◆ Exercise description
Entries follow. Give back exactly the lines starting at the one containing "(219, 308) = (782, 523): none" and ending at the one containing "(846, 425) = (400, 166): pink", and no other lines.

◆ Data excerpts
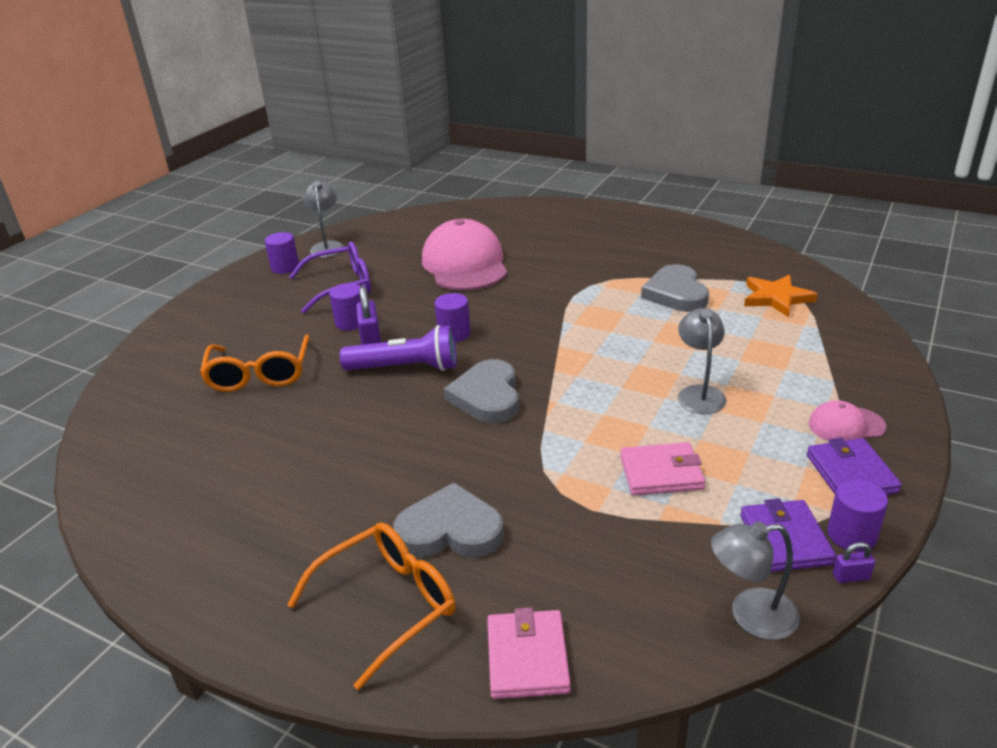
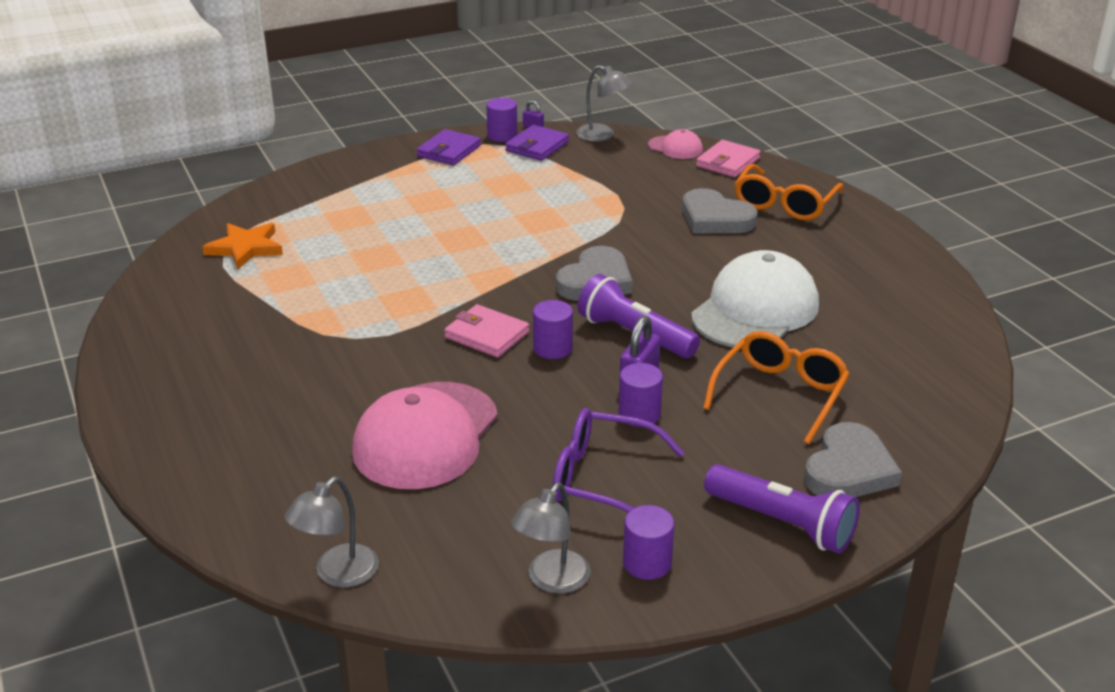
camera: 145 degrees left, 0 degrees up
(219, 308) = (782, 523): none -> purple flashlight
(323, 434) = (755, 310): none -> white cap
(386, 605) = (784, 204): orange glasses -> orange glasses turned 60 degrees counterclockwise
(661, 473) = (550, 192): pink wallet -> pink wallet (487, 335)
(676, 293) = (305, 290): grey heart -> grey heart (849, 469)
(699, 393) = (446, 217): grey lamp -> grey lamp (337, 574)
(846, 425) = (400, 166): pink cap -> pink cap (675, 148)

---

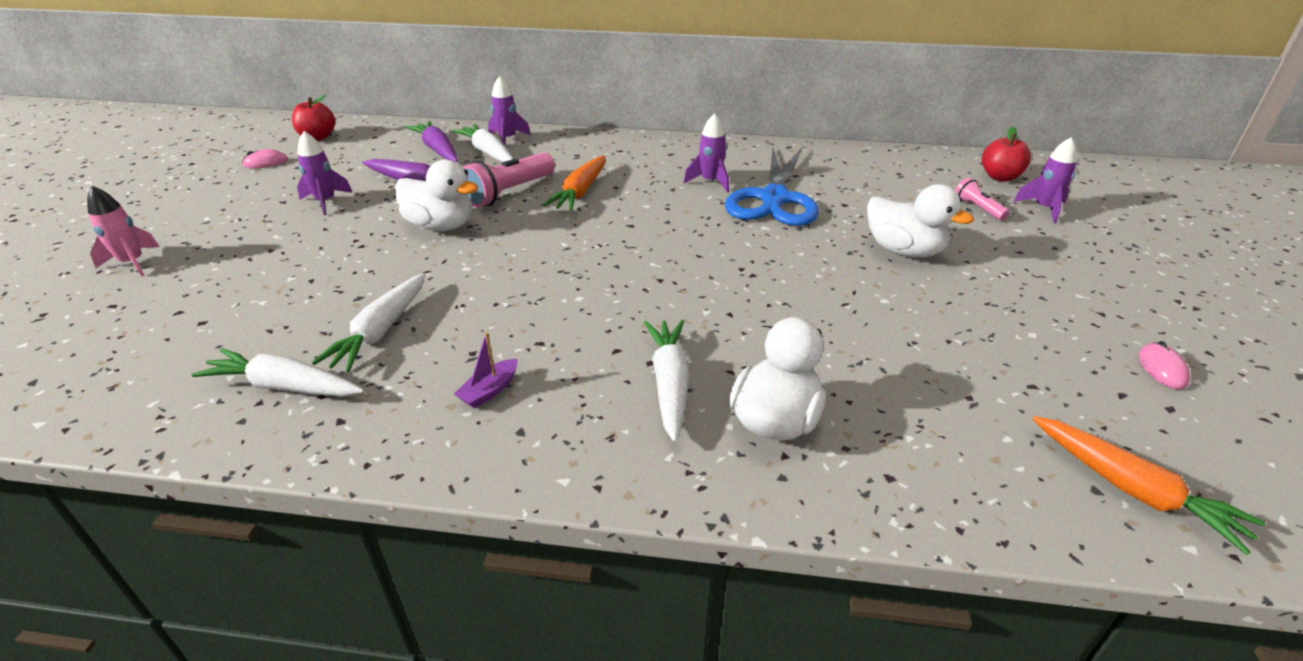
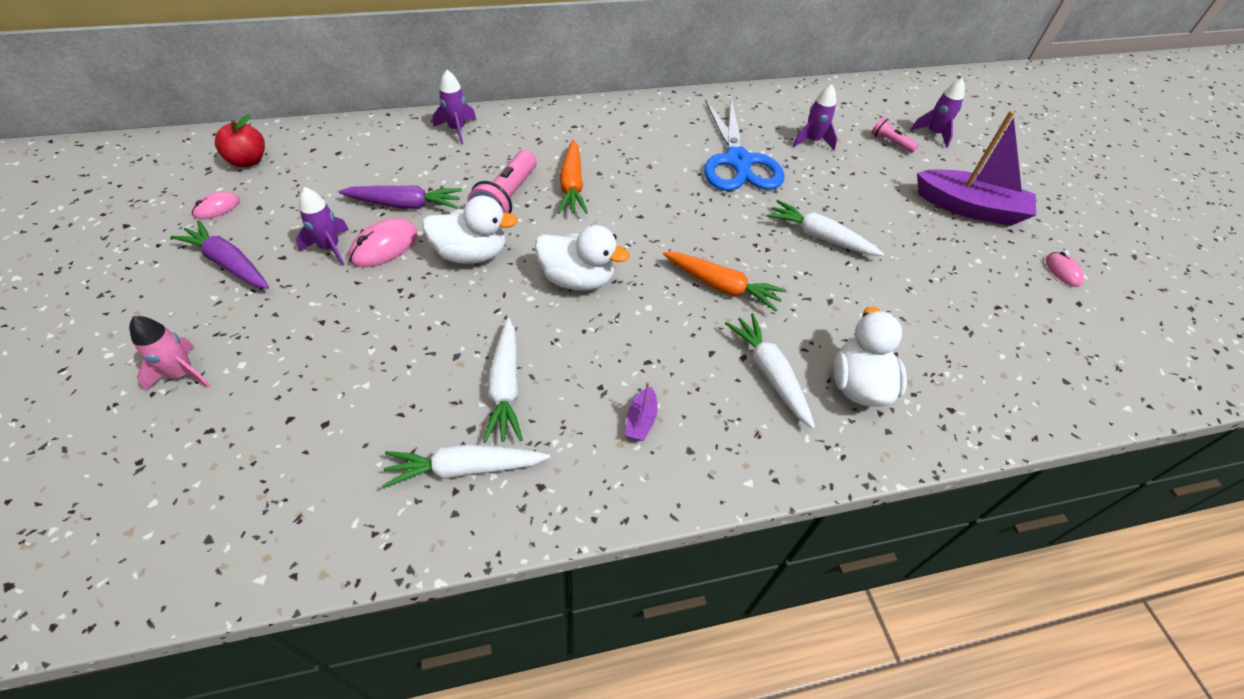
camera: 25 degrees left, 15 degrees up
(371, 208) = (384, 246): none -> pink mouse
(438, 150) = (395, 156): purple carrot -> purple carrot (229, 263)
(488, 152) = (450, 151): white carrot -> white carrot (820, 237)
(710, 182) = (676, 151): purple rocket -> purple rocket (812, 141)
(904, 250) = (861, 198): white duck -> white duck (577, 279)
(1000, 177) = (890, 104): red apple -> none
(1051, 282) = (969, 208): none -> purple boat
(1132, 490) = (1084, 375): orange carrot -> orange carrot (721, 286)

◆ Response area
(219, 308) = (782, 523): none -> purple flashlight
(323, 434) = (755, 310): none -> white cap
(386, 605) = (784, 204): orange glasses -> orange glasses turned 60 degrees counterclockwise
(661, 473) = (550, 192): pink wallet -> pink wallet (487, 335)
(676, 293) = (305, 290): grey heart -> grey heart (849, 469)
(699, 393) = (446, 217): grey lamp -> grey lamp (337, 574)
(846, 425) = (400, 166): pink cap -> pink cap (675, 148)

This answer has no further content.